> _Exercise goal_:
Copy the data verbatim from its first line through the line containing "79.6667 (446, 610)", including both ends.

> _Records for this exercise_:
====================
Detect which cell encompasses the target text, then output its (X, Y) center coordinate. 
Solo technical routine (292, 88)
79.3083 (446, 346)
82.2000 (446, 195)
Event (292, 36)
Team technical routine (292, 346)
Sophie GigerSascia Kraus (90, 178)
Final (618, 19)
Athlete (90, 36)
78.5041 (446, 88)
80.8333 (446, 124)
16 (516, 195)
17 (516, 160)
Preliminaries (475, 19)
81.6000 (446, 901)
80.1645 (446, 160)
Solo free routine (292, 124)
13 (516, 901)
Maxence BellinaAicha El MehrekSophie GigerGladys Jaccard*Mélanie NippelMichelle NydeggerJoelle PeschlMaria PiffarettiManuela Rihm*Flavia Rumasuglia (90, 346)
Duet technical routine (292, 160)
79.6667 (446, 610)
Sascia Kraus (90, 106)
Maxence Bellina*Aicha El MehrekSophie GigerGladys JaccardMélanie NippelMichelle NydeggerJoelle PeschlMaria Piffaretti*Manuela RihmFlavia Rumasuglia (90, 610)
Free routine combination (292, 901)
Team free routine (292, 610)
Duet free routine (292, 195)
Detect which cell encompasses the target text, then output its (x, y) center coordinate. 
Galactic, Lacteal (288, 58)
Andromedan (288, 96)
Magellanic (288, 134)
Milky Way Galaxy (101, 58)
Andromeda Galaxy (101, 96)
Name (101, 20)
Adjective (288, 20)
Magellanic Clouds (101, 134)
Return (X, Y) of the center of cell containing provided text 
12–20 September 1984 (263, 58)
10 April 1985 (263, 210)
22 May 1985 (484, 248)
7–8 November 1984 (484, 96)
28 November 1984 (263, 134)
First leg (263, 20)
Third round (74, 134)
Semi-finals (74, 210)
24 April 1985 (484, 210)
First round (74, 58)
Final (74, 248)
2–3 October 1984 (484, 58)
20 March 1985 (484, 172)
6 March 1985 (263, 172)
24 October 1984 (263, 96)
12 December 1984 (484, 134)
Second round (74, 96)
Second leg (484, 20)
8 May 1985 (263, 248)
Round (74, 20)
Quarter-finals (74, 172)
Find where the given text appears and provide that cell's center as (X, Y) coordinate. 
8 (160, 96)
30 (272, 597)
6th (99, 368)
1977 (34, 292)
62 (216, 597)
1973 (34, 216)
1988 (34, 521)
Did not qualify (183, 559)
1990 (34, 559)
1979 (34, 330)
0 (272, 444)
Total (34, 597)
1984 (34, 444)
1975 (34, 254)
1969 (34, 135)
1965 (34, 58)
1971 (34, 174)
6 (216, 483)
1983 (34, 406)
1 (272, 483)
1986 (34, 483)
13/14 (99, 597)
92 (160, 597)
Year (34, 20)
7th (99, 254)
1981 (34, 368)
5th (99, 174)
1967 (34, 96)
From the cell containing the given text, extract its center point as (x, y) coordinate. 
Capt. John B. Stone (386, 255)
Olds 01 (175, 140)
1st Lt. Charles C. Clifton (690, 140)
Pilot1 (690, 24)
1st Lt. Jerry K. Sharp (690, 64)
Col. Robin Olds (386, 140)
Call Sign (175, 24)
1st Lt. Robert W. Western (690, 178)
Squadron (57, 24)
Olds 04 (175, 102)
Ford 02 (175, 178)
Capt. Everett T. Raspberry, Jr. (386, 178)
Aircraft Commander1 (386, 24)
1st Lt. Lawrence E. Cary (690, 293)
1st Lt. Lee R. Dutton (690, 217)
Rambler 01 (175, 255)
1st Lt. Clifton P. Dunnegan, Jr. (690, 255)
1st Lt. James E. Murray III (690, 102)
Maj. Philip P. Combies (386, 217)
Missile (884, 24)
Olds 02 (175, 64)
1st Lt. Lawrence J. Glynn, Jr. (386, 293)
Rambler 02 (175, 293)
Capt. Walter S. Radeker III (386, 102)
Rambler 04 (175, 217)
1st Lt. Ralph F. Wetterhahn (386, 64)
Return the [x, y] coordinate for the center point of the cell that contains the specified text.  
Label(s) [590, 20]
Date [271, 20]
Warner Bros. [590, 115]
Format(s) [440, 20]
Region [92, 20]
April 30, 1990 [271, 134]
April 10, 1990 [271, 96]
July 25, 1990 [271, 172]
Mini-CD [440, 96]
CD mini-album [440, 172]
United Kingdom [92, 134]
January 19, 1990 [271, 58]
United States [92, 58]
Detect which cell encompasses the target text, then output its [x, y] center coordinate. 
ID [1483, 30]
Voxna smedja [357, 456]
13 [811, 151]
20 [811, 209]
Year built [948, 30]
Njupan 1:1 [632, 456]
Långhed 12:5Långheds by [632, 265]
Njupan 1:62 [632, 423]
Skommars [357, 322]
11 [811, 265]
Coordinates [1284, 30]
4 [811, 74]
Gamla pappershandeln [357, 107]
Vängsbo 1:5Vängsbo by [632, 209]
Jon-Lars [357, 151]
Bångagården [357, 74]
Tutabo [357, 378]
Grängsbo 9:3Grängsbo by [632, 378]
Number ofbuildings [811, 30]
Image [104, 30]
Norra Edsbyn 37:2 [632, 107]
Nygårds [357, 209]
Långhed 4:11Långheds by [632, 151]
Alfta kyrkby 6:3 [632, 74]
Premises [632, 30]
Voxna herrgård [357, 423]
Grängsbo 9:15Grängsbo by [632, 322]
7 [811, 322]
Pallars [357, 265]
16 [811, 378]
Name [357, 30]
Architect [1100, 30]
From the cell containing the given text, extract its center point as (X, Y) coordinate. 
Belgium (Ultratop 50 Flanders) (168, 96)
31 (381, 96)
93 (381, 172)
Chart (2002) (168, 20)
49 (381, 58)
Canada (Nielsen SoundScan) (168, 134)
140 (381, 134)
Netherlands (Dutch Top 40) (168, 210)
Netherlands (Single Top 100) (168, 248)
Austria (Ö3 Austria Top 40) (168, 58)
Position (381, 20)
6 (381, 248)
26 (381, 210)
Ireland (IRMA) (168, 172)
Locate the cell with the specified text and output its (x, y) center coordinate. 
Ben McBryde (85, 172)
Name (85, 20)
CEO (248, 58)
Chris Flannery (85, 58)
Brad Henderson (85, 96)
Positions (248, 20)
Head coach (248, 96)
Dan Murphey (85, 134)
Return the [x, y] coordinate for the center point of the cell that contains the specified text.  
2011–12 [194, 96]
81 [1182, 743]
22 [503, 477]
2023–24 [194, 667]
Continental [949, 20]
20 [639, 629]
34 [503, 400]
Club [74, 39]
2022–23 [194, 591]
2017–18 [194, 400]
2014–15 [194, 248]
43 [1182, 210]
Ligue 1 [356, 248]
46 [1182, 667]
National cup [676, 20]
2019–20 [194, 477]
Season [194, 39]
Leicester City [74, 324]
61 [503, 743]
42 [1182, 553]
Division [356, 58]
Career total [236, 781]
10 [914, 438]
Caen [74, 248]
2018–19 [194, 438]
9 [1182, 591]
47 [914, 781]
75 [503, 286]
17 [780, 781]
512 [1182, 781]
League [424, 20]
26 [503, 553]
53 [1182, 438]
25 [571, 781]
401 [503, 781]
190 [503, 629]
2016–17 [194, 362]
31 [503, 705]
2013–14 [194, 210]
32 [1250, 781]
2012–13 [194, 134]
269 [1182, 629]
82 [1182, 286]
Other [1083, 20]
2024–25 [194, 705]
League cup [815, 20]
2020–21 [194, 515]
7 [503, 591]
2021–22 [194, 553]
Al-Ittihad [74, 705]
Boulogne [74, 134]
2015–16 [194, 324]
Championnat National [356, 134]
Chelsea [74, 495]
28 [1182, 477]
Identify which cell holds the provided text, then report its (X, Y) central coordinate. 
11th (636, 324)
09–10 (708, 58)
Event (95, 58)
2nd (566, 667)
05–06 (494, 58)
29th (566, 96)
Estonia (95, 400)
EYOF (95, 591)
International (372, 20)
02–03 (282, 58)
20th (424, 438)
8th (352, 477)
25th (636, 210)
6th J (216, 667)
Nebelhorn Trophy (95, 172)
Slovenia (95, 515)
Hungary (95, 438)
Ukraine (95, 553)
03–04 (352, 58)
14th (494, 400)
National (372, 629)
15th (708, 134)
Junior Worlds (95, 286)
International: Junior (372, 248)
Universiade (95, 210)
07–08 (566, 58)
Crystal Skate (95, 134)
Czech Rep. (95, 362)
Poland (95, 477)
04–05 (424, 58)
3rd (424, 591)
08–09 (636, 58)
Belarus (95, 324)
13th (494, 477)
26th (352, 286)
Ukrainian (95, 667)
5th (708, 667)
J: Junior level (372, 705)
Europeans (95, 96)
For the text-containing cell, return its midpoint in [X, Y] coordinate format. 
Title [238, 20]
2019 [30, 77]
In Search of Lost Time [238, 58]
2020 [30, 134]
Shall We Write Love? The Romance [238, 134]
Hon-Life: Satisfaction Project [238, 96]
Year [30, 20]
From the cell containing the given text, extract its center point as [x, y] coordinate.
====================
> _Output for this exercise_:
Detect which cell encompasses the target text, then output its (X, Y) center coordinate. 
Solo technical routine (292, 88)
79.3083 (446, 346)
82.2000 (446, 195)
Event (292, 36)
Team technical routine (292, 346)
Sophie GigerSascia Kraus (90, 178)
Final (618, 19)
Athlete (90, 36)
78.5041 (446, 88)
80.8333 (446, 124)
16 (516, 195)
17 (516, 160)
Preliminaries (475, 19)
81.6000 (446, 901)
80.1645 (446, 160)
Solo free routine (292, 124)
13 (516, 901)
Maxence BellinaAicha El MehrekSophie GigerGladys Jaccard*Mélanie NippelMichelle NydeggerJoelle PeschlMaria PiffarettiManuela Rihm*Flavia Rumasuglia (90, 346)
Duet technical routine (292, 160)
79.6667 (446, 610)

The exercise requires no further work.